Task item — Find the line below with "blue square: (162, 618)" and the line with "gray trapezoid: (356, 400)". Output them and the lines between, exactly, but not the pictures.

──────── Material for this exercise

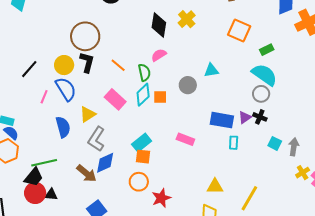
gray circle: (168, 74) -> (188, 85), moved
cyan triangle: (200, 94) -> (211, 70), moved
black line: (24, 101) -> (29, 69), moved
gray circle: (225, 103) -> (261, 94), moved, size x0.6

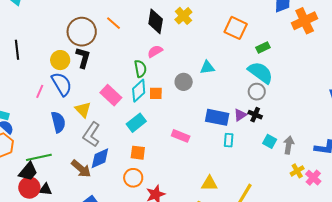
orange line: (118, 65) -> (114, 23), moved
black line: (29, 69) -> (17, 50), moved, turned -48
yellow triangle: (88, 114) -> (83, 110), turned -42
cyan rectangle: (142, 143) -> (136, 123), moved

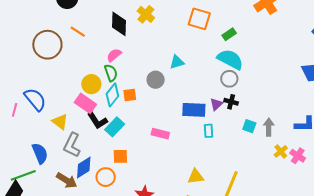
pink semicircle: (155, 51) -> (114, 55), moved
black L-shape: (83, 58) -> (97, 121), moved, turned 140
yellow circle: (60, 60) -> (91, 84), moved
blue semicircle: (58, 122) -> (40, 153), moved
orange circle: (133, 178) -> (106, 177), moved

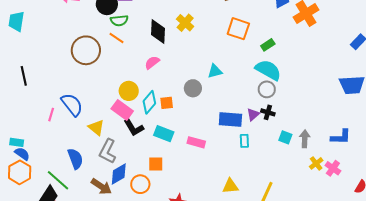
green semicircle: (111, 73) -> (119, 21), moved, turned 102
cyan rectangle: (115, 127) -> (164, 134), moved, turned 66
green line: (23, 175) -> (58, 180), turned 60

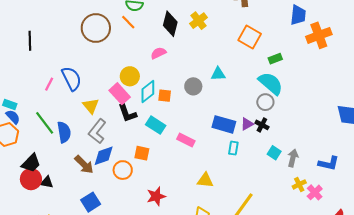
green line: (58, 180) -> (45, 123), moved
yellow triangle: (230, 186) -> (205, 180), moved

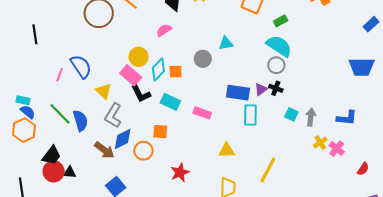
cyan rectangle: (233, 148) -> (250, 115), size x1.5

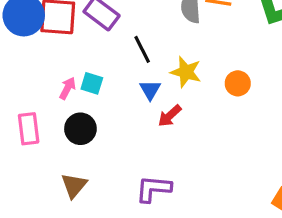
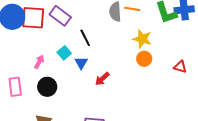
yellow star: (186, 72) -> (142, 39), moved
cyan square: (92, 83) -> (64, 53), moved, turned 32
blue triangle: (150, 90) -> (81, 63), moved

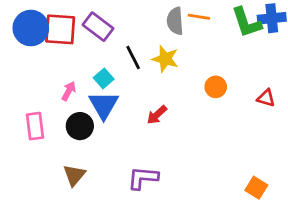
yellow star: (142, 39) -> (165, 59), moved
blue triangle: (81, 63) -> (104, 105), moved, size x1.6

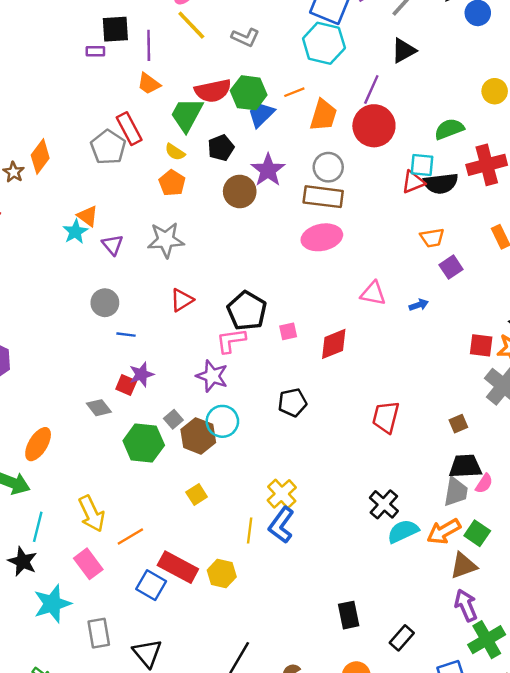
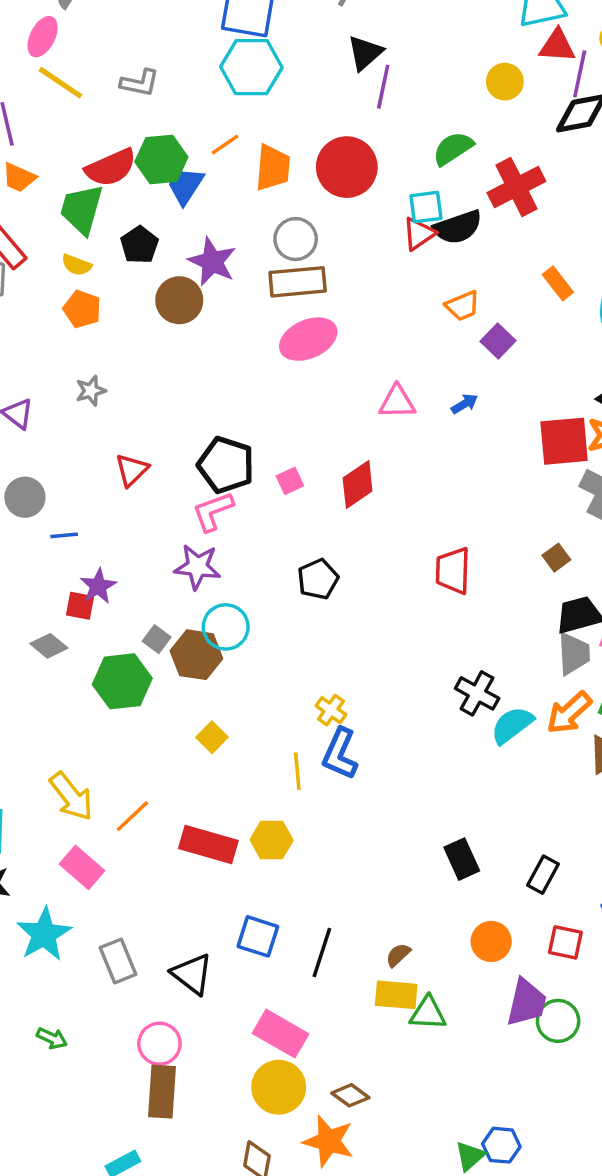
purple line: (371, 90) -> (383, 87), moved
gray star: (166, 240) -> (91, 391), size x0.6
red square: (481, 345) -> (564, 441), size x1.5
yellow cross: (282, 494) -> (331, 710), size x0.7
blue square: (151, 585) -> (258, 936), moved

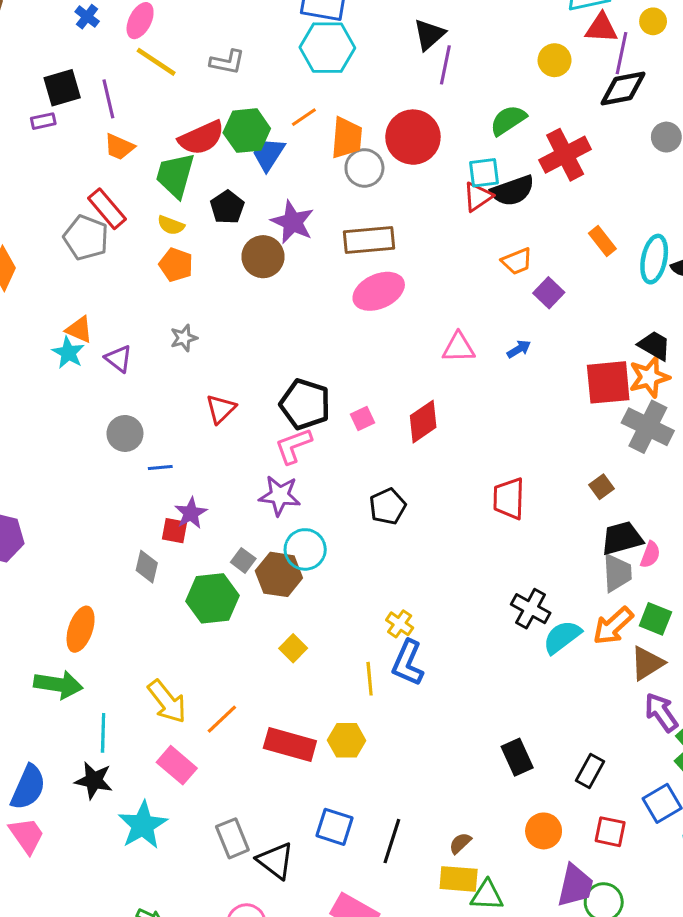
gray circle: (296, 239) -> (364, 168), moved
gray diamond: (49, 646) -> (147, 567), turned 64
gray rectangle: (118, 961) -> (232, 838), moved

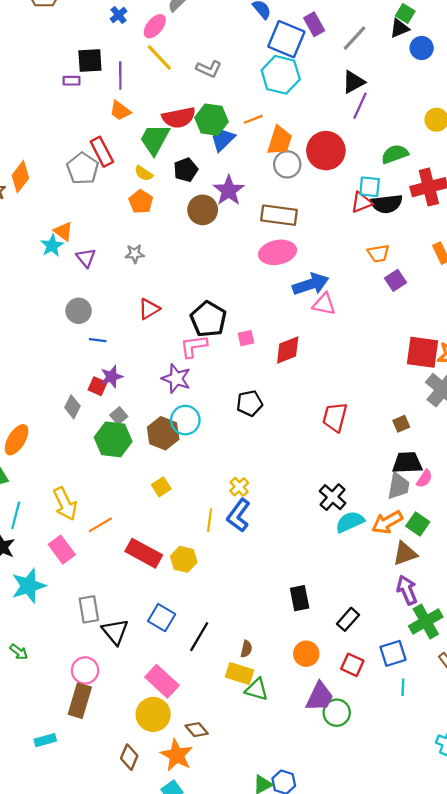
blue arrow: (519, 349) -> (311, 284), moved, size x2.0
gray square: (243, 560) -> (119, 416), moved
brown semicircle: (460, 843) -> (246, 649), turned 133

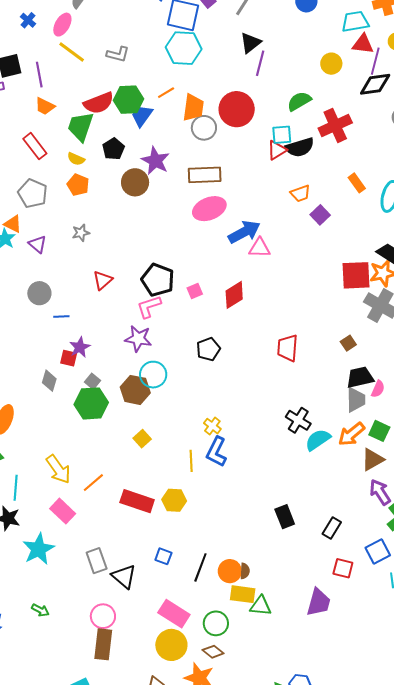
gray pentagon: (83, 168) -> (33, 193), moved
blue square: (162, 618) -> (163, 556), size x0.7
orange circle: (306, 654) -> (230, 571), moved
green circle: (337, 713) -> (216, 623), moved

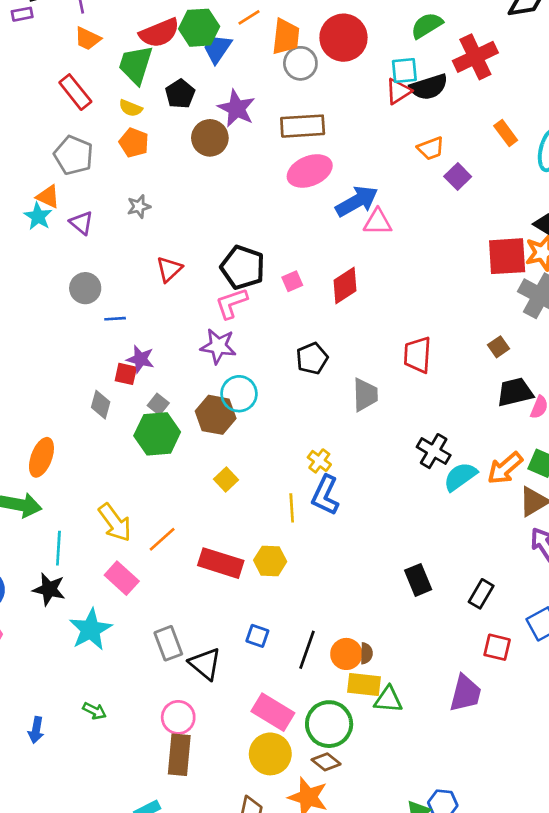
purple star: (80, 347) -> (140, 359), turned -30
gray trapezoid: (356, 400) -> (365, 395), moved
green circle: (216, 623) -> (329, 724), size x1.4

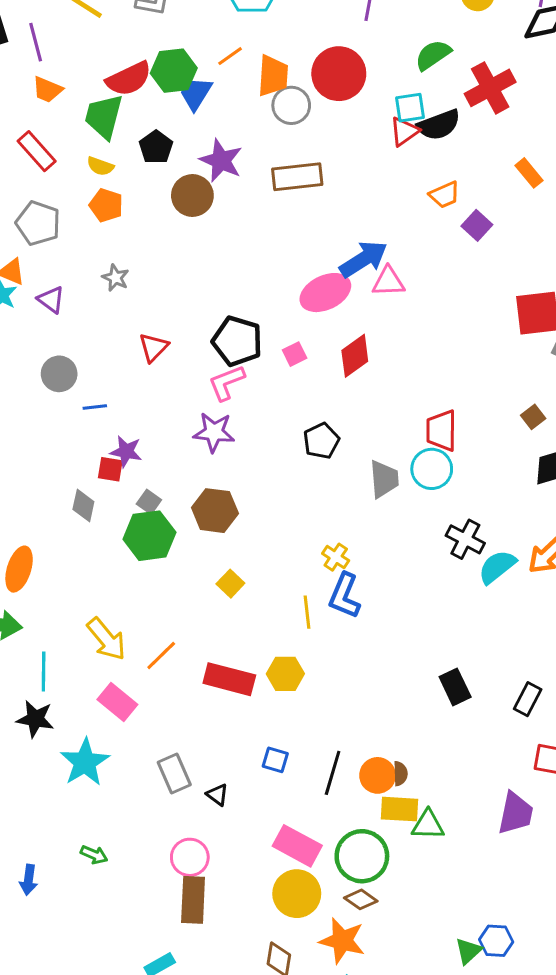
pink ellipse: (310, 171) -> (325, 293), moved
gray star: (139, 206) -> (115, 278), turned -30
cyan circle: (239, 394) -> (432, 469), moved
black triangle: (205, 664) -> (217, 795), size x0.6

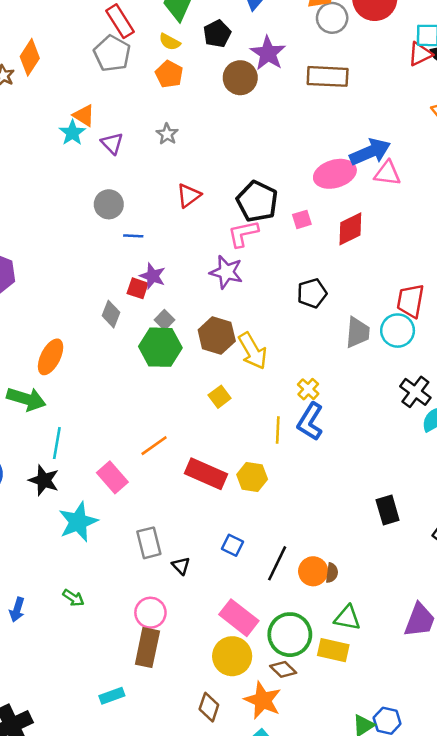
gray pentagon: (38, 223) -> (112, 53), moved
yellow arrow: (106, 639) -> (253, 351), moved
yellow rectangle: (399, 809) -> (333, 650), moved

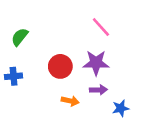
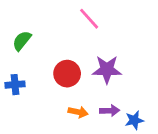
pink line: (101, 27) -> (89, 19), moved
purple arrow: (98, 90) -> (110, 111), moved

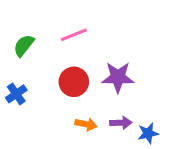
pink line: (89, 19) -> (74, 35), moved, turned -70
blue cross: (15, 85) -> (16, 94), turned -30

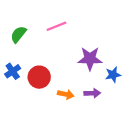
red circle: (74, 82) -> (39, 77), moved
blue star: (148, 133) -> (113, 75), moved

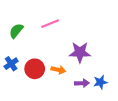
blue star: (113, 75) -> (100, 82), moved
orange arrow: (66, 94) -> (58, 70), moved

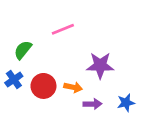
green semicircle: (16, 31) -> (23, 50), moved
purple arrow: (82, 83) -> (92, 104), moved

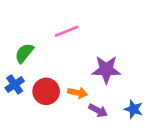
blue star: (126, 103) -> (134, 109), turned 30
purple arrow: (92, 104) -> (98, 110), turned 30

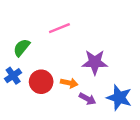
blue star: (134, 109) -> (119, 98), size x1.5

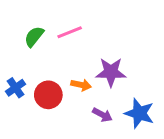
green semicircle: (22, 48) -> (34, 37), moved
orange arrow: (69, 83) -> (81, 85), moved

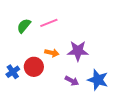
orange arrow: (81, 85) -> (52, 53), moved
blue cross: (16, 88) -> (13, 72), moved

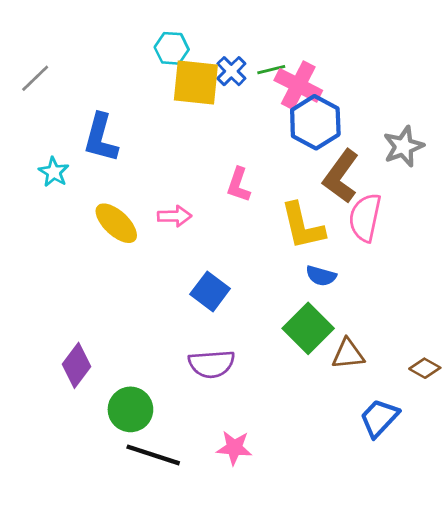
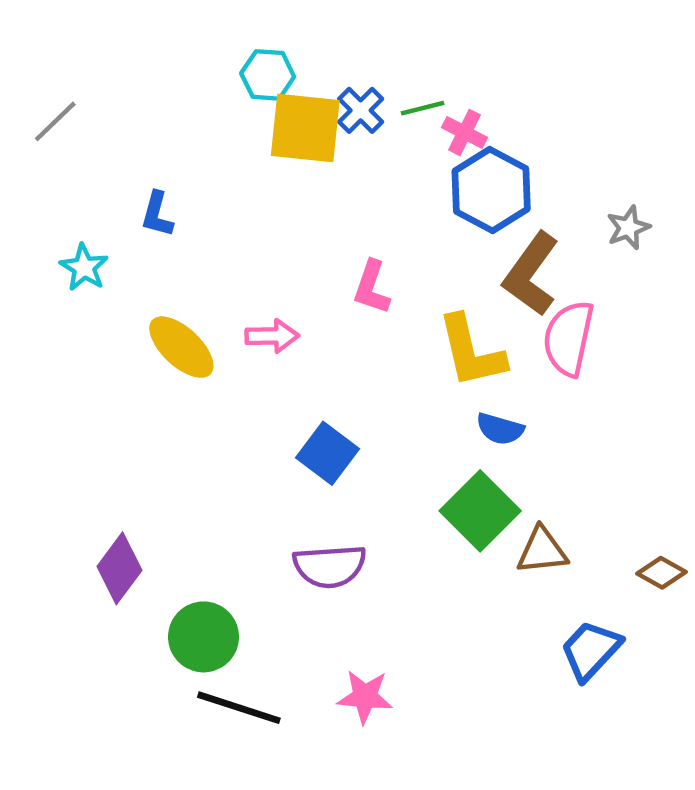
pink cross: (298, 85) -> (465, 132), size x0.6
blue L-shape: (101, 138) -> (157, 214), size x0.6
gray star: (403, 146) -> (628, 228), size x0.7

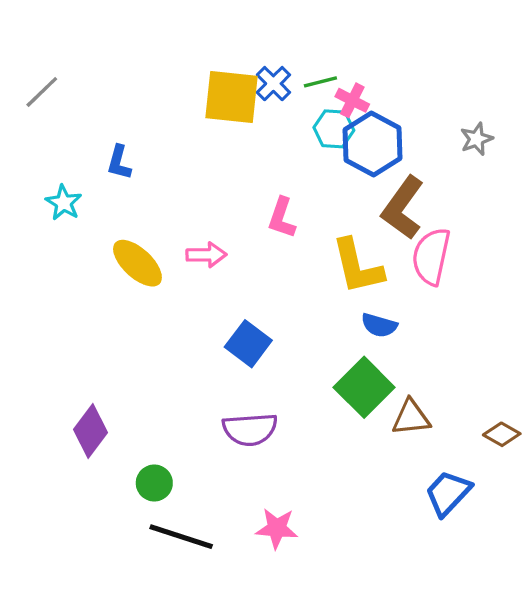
cyan hexagon: (268, 75) -> (334, 129), moved
gray star: (628, 228) -> (477, 139), moved
green circle: (204, 637) -> (154, 483), size x0.7

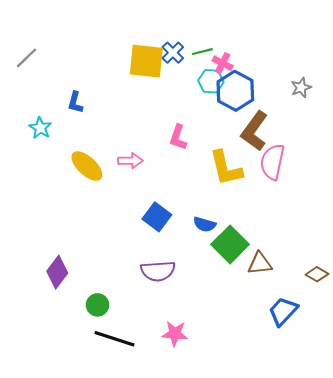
blue semicircle: (379, 325) -> (205, 224), moved

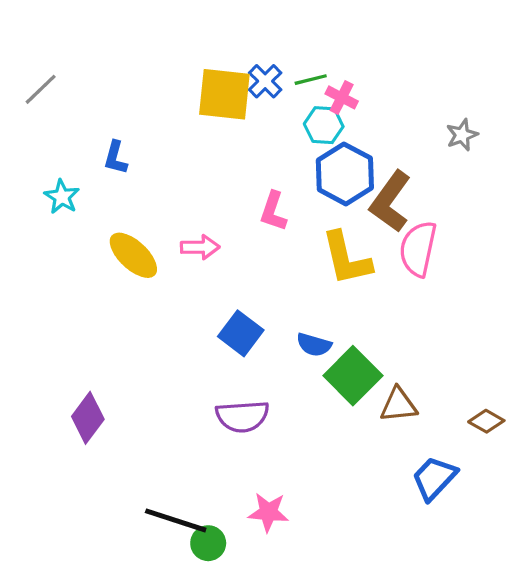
blue hexagon: (235, 91) -> (345, 174), moved
green circle: (98, 305) -> (208, 543), moved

────────────────

Exercise output —
blue square: (162, 618) -> (163, 556), size x0.7
orange circle: (306, 654) -> (230, 571), moved
green circle: (337, 713) -> (216, 623), moved

purple star: (80, 347) -> (140, 359), turned -30
gray trapezoid: (356, 400) -> (365, 395), moved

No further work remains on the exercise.